→ Exercise brief: What lines in the records below mention "none"? List them all.

═══

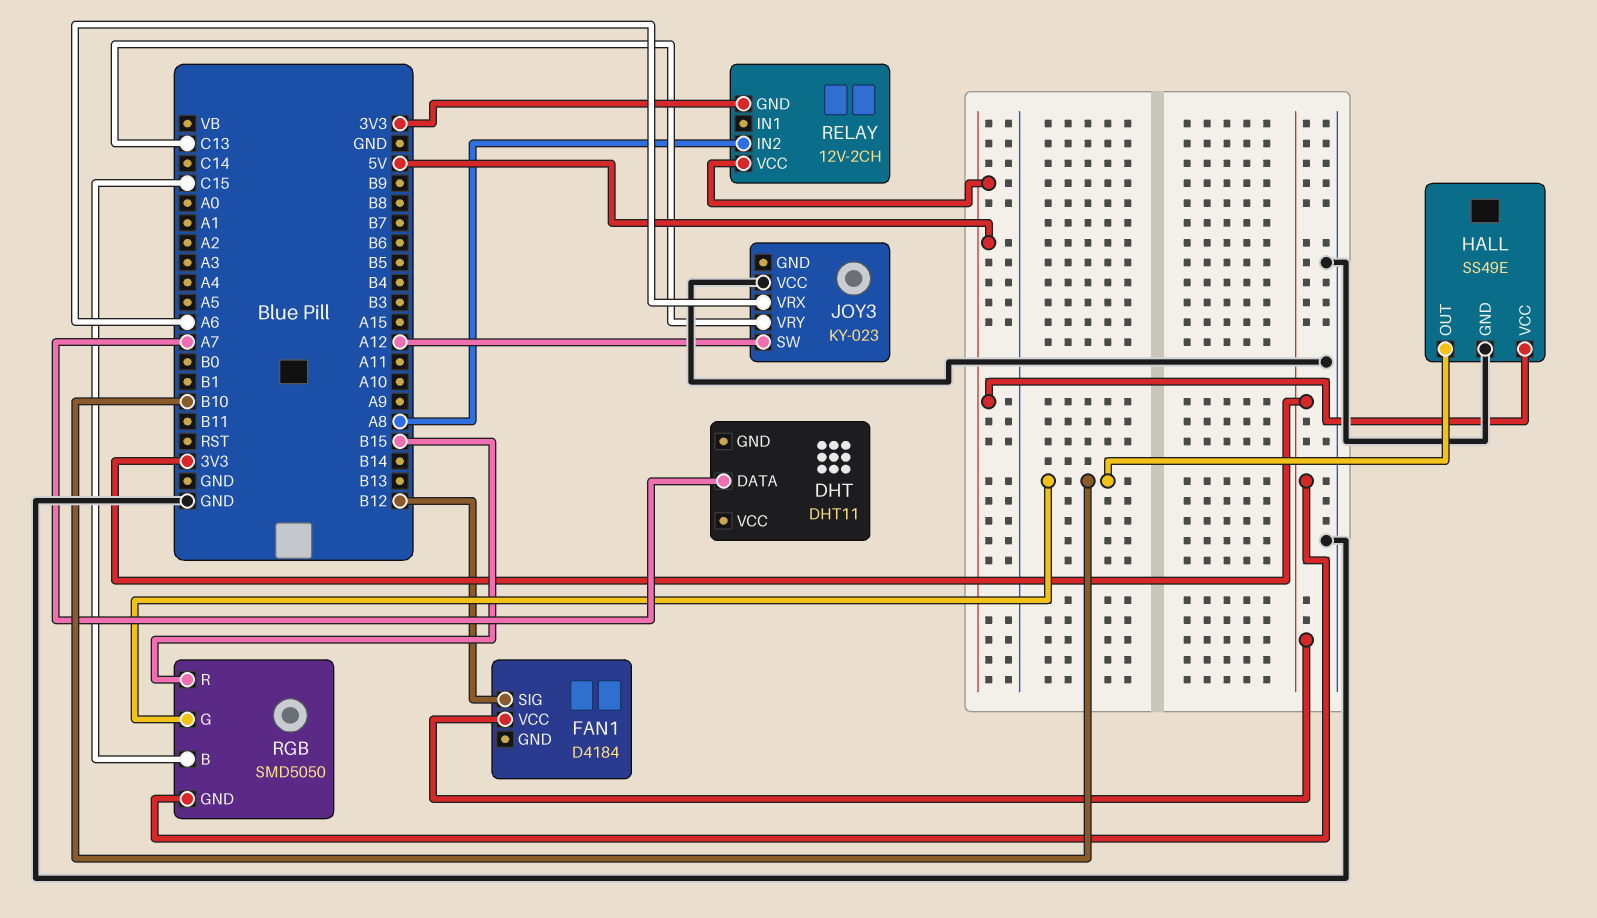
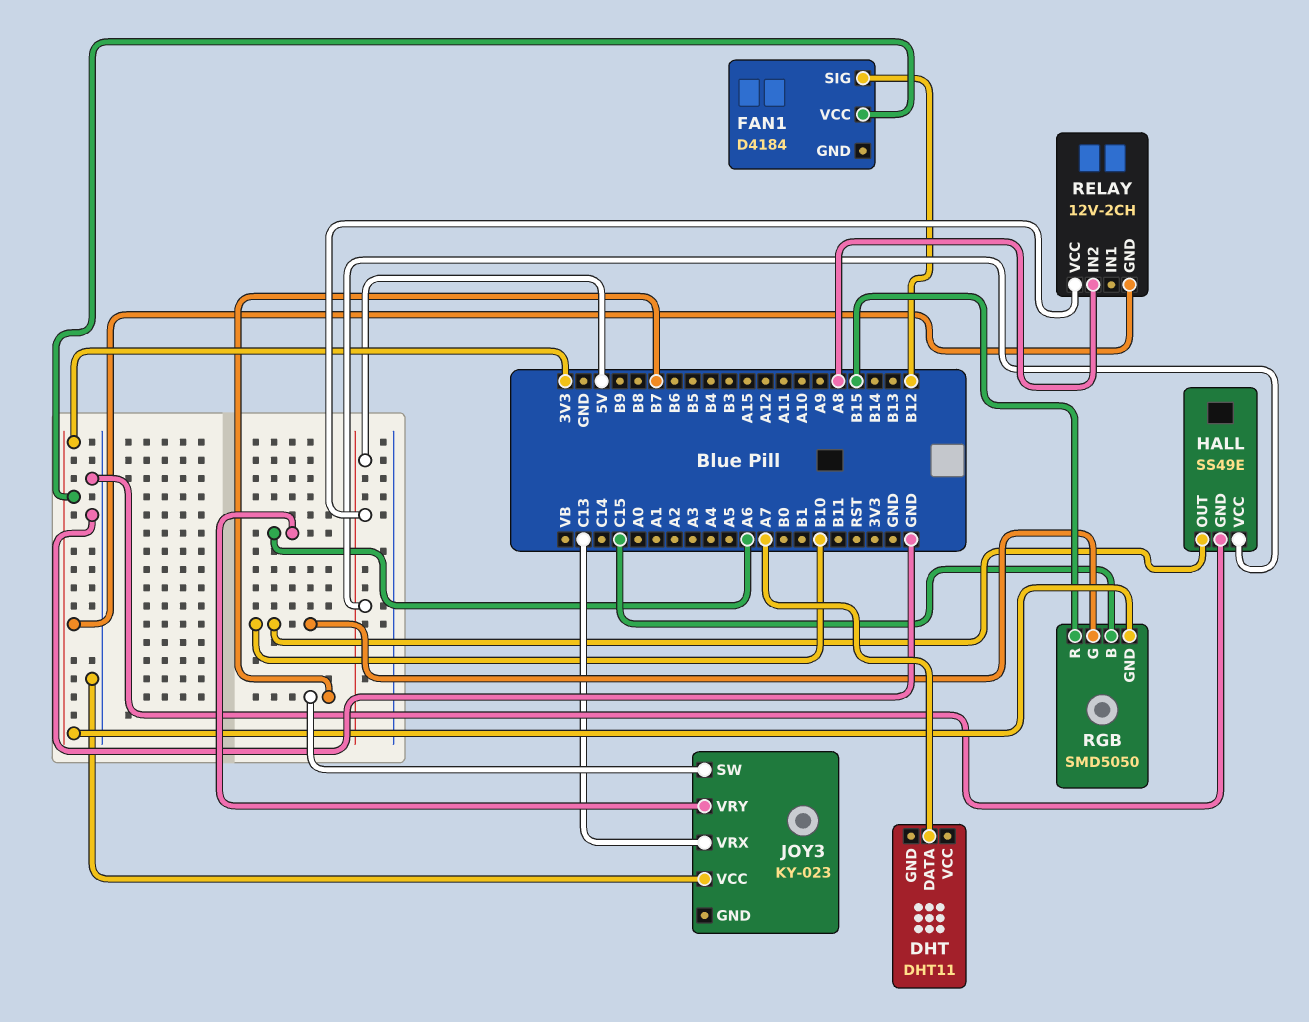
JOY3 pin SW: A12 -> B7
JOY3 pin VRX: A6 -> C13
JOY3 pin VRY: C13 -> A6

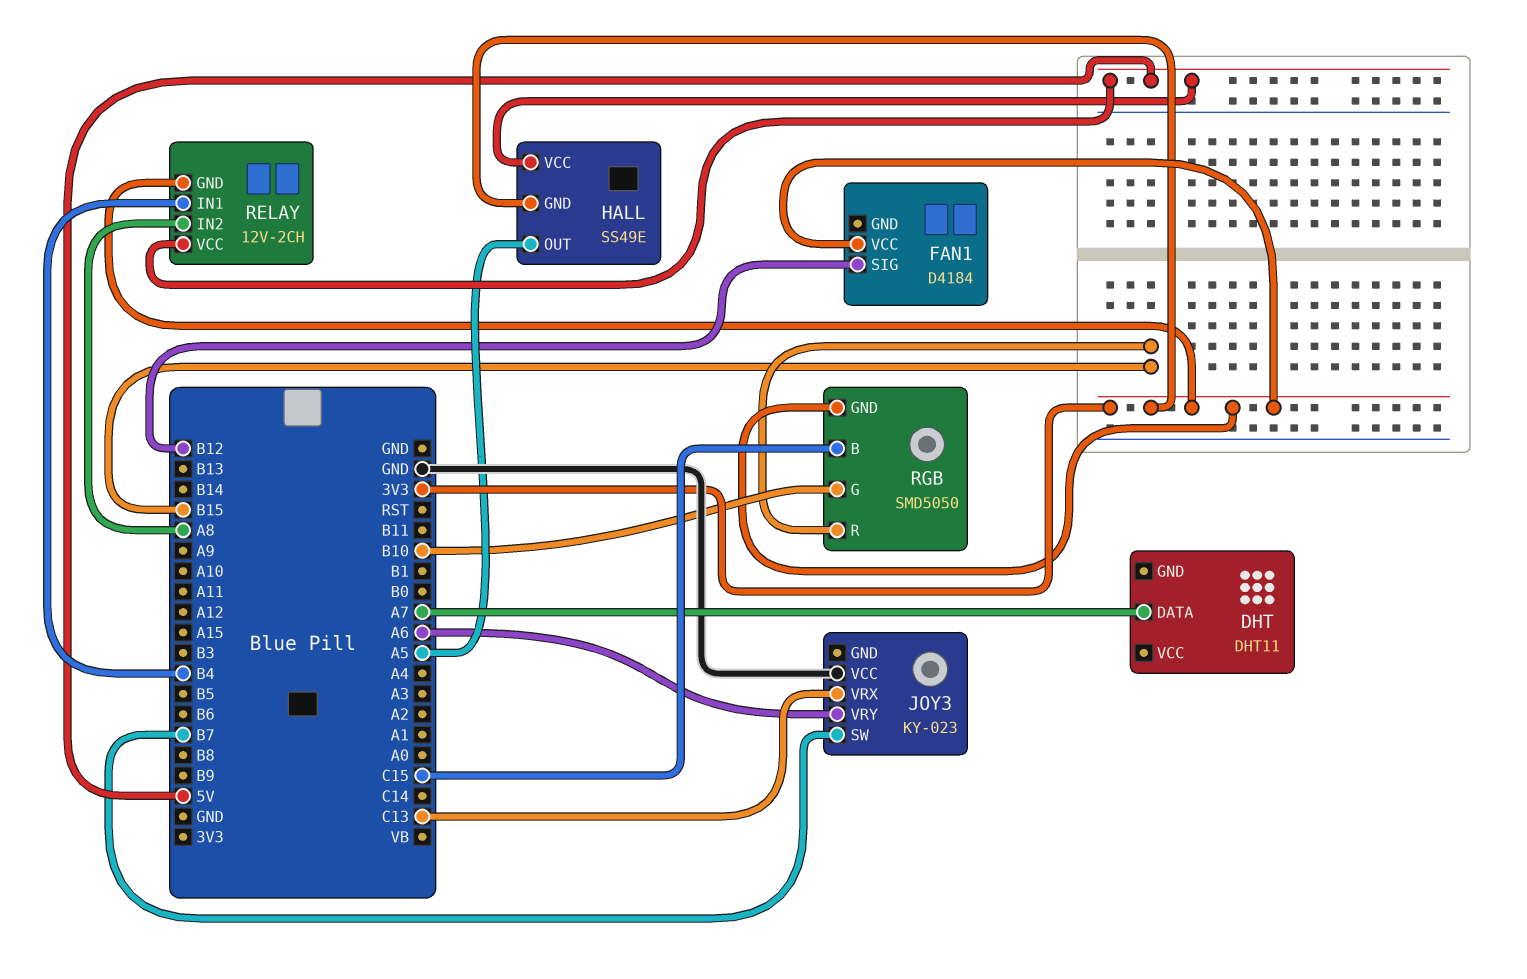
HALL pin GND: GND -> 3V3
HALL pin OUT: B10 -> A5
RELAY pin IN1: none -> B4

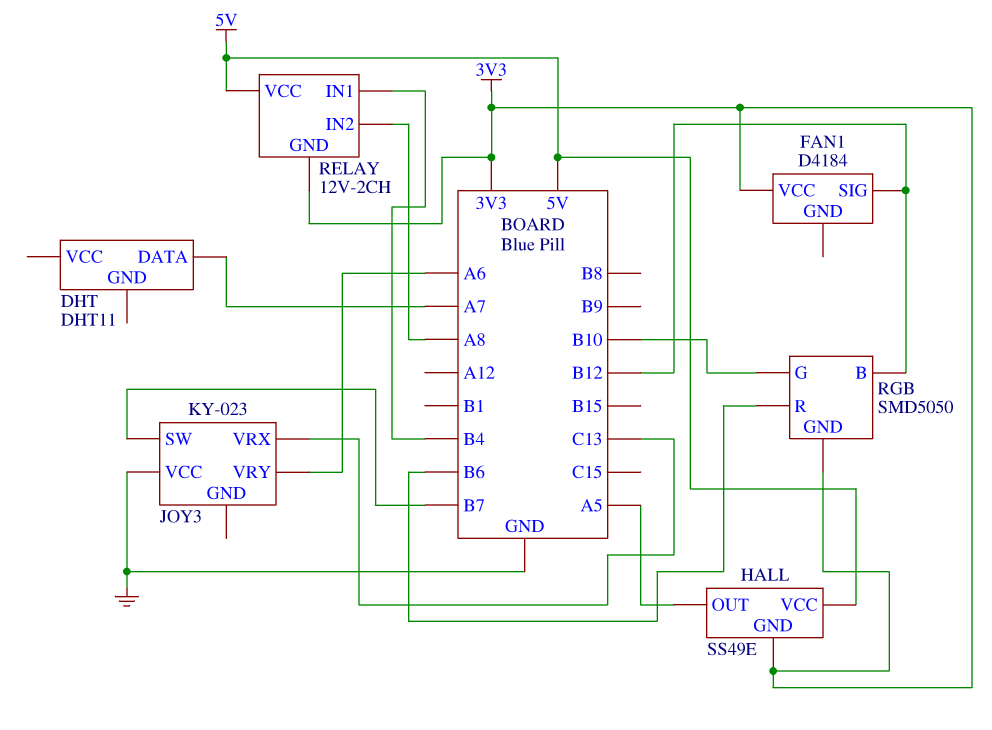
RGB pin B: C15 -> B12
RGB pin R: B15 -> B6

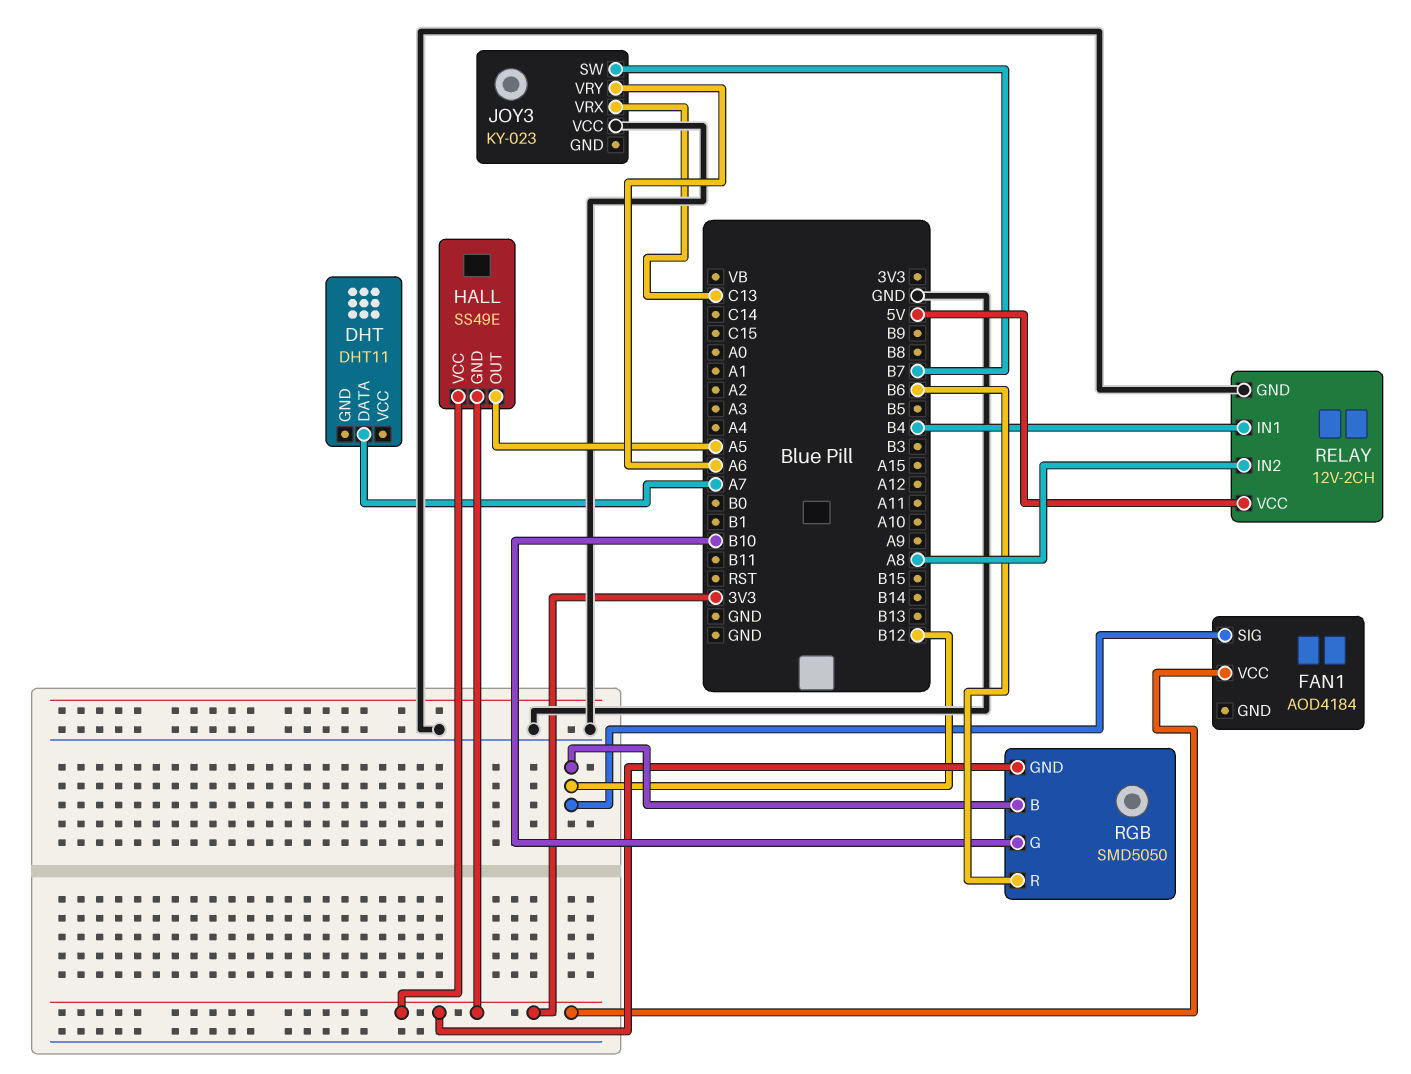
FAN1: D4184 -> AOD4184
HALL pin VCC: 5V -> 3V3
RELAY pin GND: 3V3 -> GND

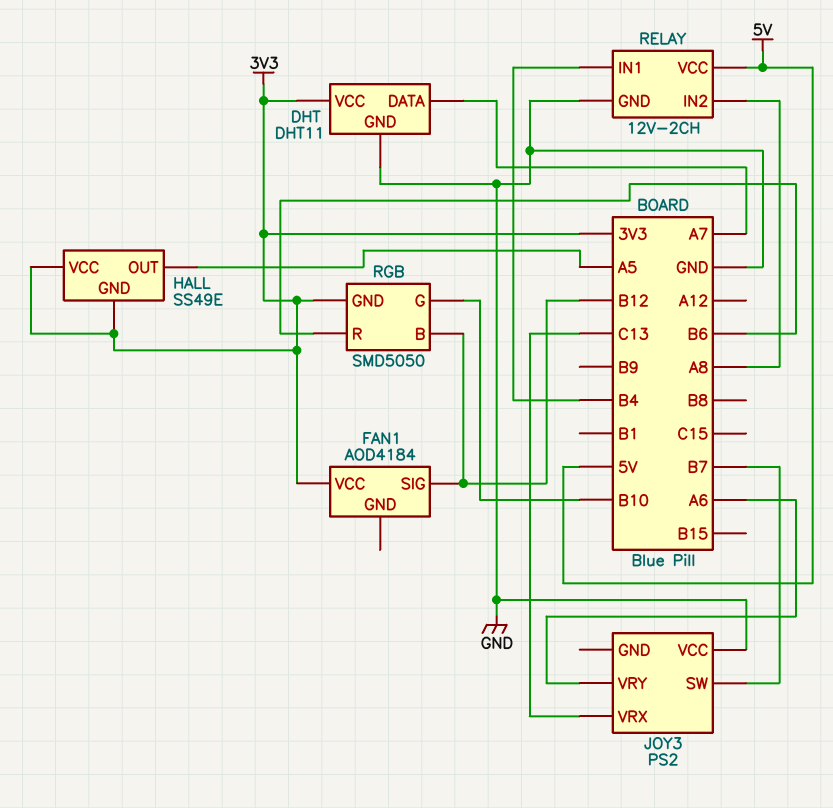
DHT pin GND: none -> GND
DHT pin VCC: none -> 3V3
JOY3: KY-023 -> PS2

═══

→ Response to the task:
RELAY pin IN1: none -> B4
DHT pin GND: none -> GND
DHT pin VCC: none -> 3V3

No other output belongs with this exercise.